**INSTRUCTIONS FOR THE TASK:**
From the material below, pull each line containing the string "purple".
<<<<
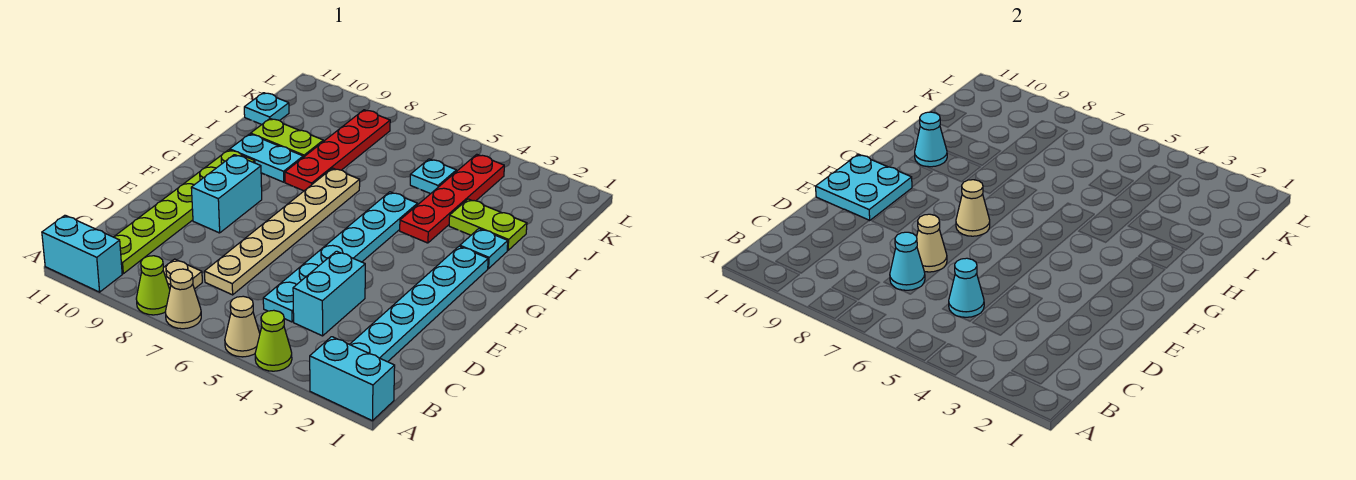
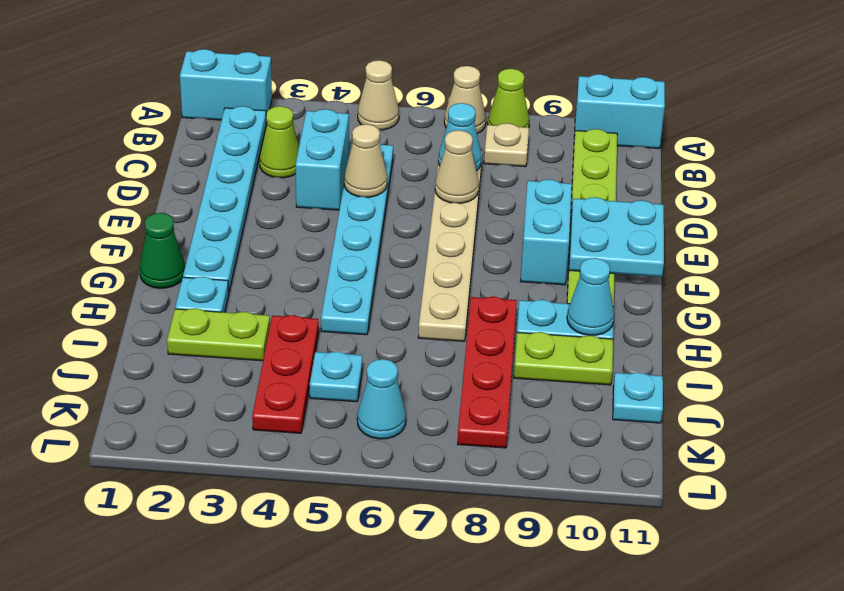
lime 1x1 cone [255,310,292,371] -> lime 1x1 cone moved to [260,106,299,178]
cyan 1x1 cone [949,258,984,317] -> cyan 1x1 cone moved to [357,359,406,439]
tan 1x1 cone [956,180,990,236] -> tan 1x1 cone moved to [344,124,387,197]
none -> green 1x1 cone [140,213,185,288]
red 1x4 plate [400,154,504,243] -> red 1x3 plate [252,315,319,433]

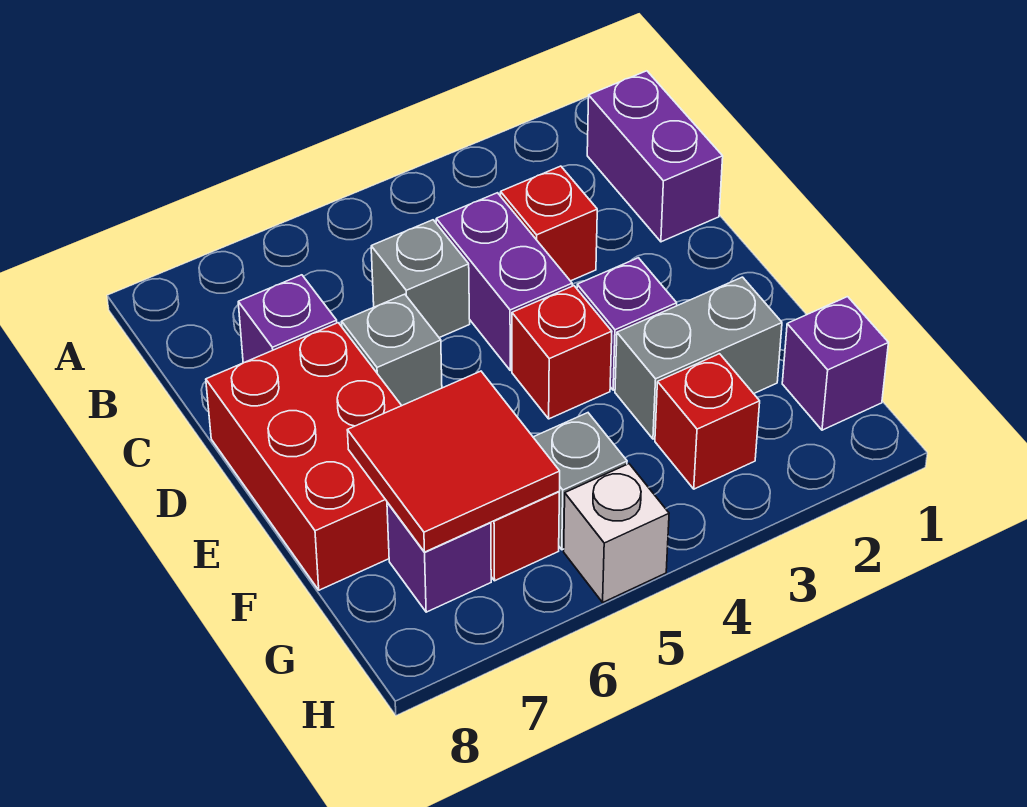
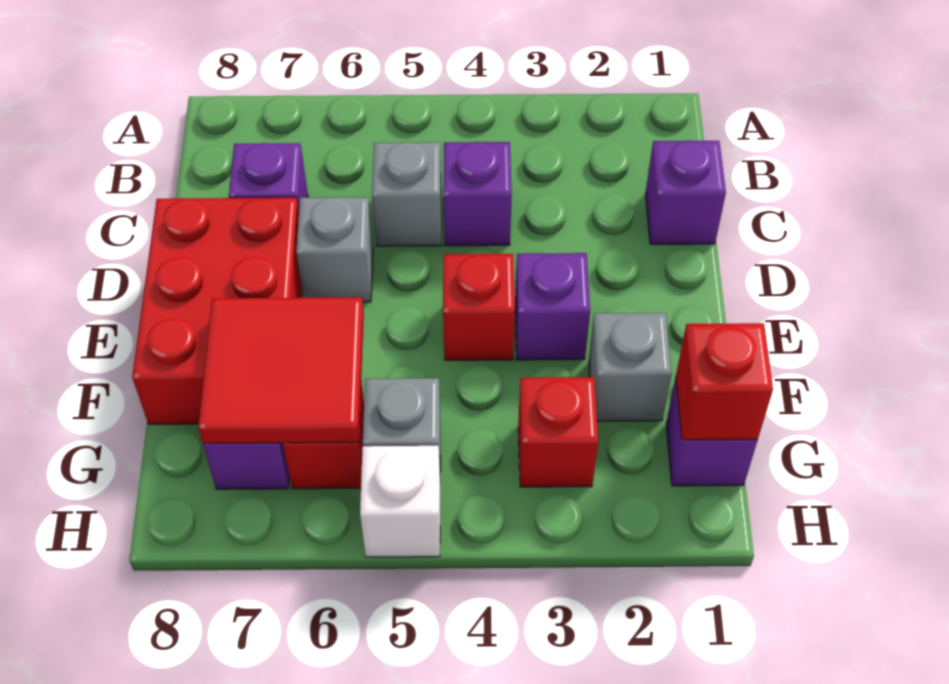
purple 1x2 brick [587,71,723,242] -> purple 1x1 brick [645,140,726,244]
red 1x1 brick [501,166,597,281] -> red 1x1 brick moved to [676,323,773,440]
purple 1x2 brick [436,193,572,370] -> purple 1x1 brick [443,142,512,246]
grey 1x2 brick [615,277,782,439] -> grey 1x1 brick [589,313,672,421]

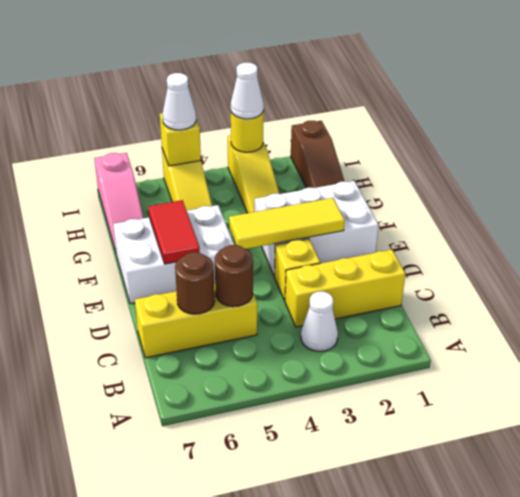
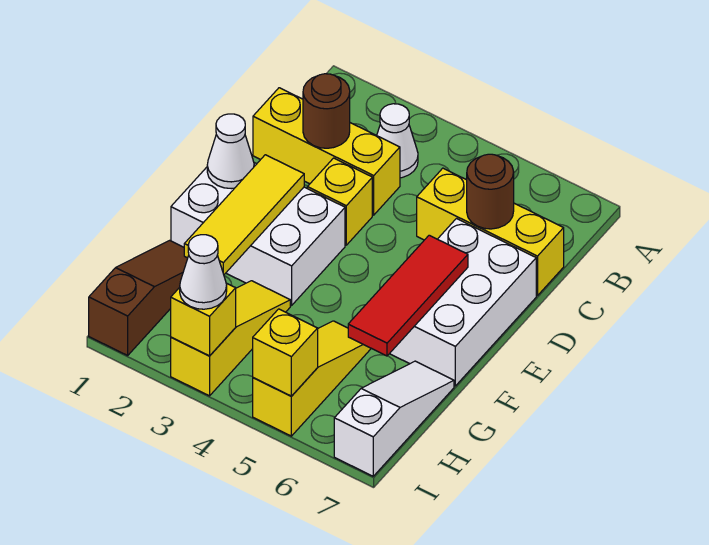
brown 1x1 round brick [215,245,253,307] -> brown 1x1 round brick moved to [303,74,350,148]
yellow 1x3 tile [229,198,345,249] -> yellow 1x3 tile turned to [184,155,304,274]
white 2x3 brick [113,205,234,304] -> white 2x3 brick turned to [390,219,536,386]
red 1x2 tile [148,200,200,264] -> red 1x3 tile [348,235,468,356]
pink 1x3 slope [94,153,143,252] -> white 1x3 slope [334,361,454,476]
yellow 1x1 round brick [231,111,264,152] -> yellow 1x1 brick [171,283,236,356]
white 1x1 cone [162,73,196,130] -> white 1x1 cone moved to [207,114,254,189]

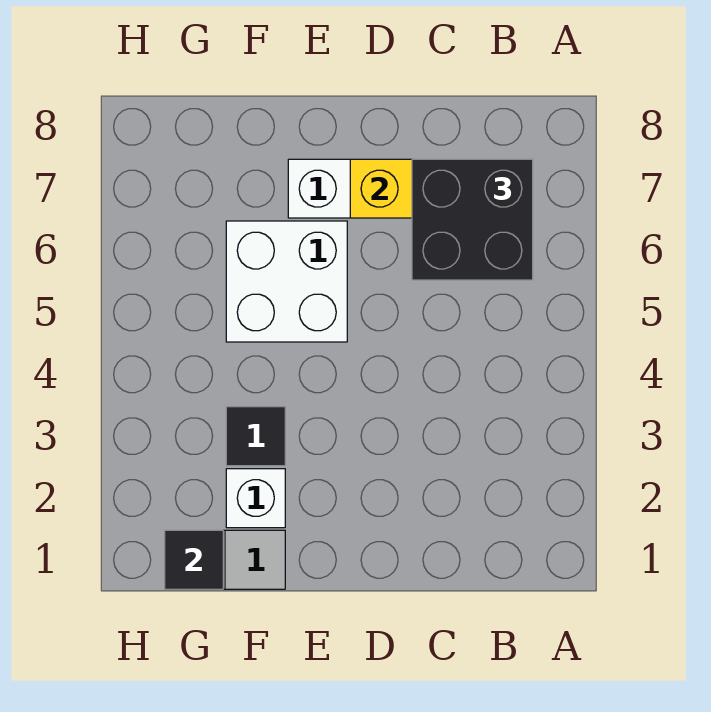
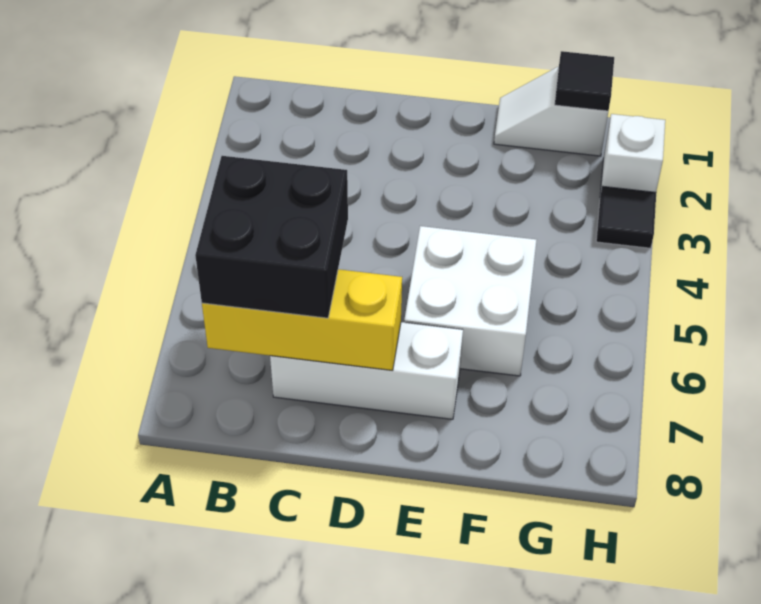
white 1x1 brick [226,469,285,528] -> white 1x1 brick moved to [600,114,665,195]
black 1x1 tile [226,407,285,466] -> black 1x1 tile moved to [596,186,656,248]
>>>>
**RESULT:**
purple 1x2 brick [587,71,723,242] -> purple 1x1 brick [645,140,726,244]
purple 1x2 brick [436,193,572,370] -> purple 1x1 brick [443,142,512,246]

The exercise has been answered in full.